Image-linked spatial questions
## Start

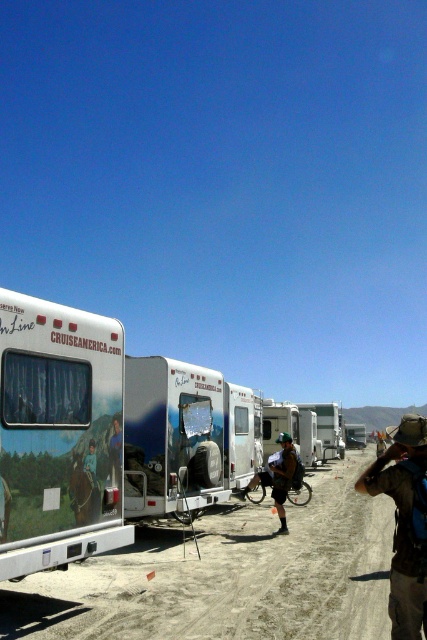
You are a photographer at the campground and want to capture both the brown fabric hat at lower right and the green fabric shirt at center in a single shot. Given their sizes, which object should you focus on first to ensure both are in frame?

The brown fabric hat at lower right is larger than the green fabric shirt at center, so you should focus on the brown fabric hat at lower right first to ensure both are in frame.

You are a photographer standing at the edge of the RV parking area. You want to take a photo that includes both the brown fabric hat at lower right and the green fabric shirt at center. Which object should you adjust your camera angle to include first if you need to frame both in the shot?

The brown fabric hat at lower right is positioned on the right side of the green fabric shirt at center. To include both in the frame, you should adjust your camera angle to first ensure the brown fabric hat at lower right is within the shot, as it is located farther to the right compared to the green fabric shirt at center.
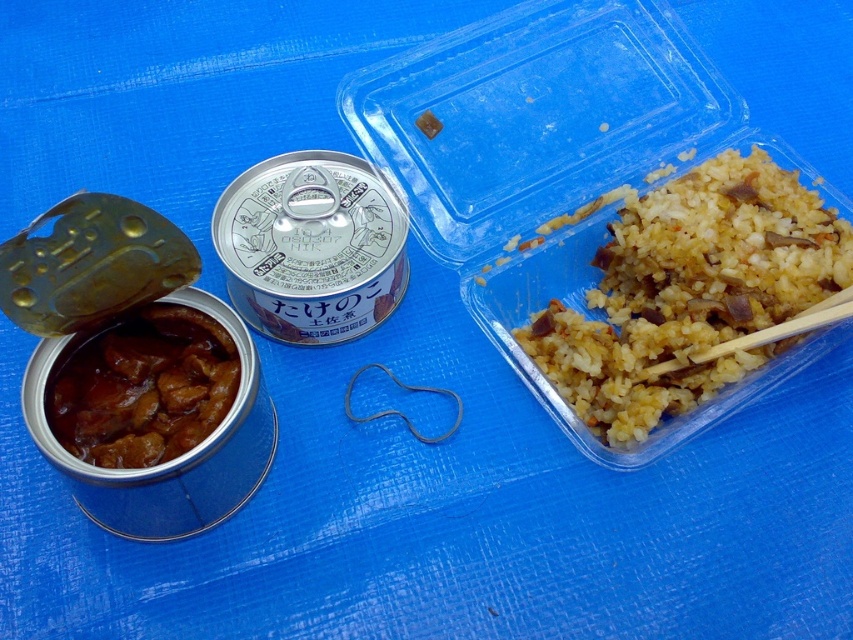
Is point (717, 262) less distant than point (129, 417)?

That is False.

In order to click on brown rice at right in this screenshot , I will do `click(689, 292)`.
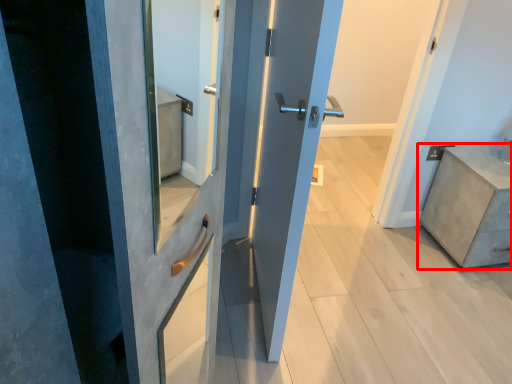
Question: From the image's perspective, considering the relative positions of chest of drawers (annotated by the red box) and door in the image provided, where is chest of drawers (annotated by the red box) located with respect to the staircase?

Choices:
 (A) above
 (B) below

Answer: (B)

## End

● What you have to do
Rewrite all of the data above, replacing every occurrence of "green fabric shirt" with "gray wool sweater" and leaving everything else unchanged. Omit the picture markers from your answer.

● Written answer
You are a photographer at the campground and want to capture both the brown fabric hat at lower right and the gray wool sweater at center in a single shot. Given their sizes, which object should you focus on first to ensure both are in frame?

The brown fabric hat at lower right is larger than the gray wool sweater at center, so you should focus on the brown fabric hat at lower right first to ensure both are in frame.

You are a photographer standing at the edge of the RV parking area. You want to take a photo that includes both the brown fabric hat at lower right and the gray wool sweater at center. Which object should you adjust your camera angle to include first if you need to frame both in the shot?

The brown fabric hat at lower right is positioned on the right side of the gray wool sweater at center. To include both in the frame, you should adjust your camera angle to first ensure the brown fabric hat at lower right is within the shot, as it is located farther to the right compared to the gray wool sweater at center.
Is point (717, 262) less distant than point (129, 417)?

That is False.

In order to click on brown rice at right in this screenshot , I will do `click(689, 292)`.
Question: From the image's perspective, considering the relative positions of chest of drawers (annotated by the red box) and door in the image provided, where is chest of drawers (annotated by the red box) located with respect to the staircase?

Choices:
 (A) above
 (B) below

Answer: (B)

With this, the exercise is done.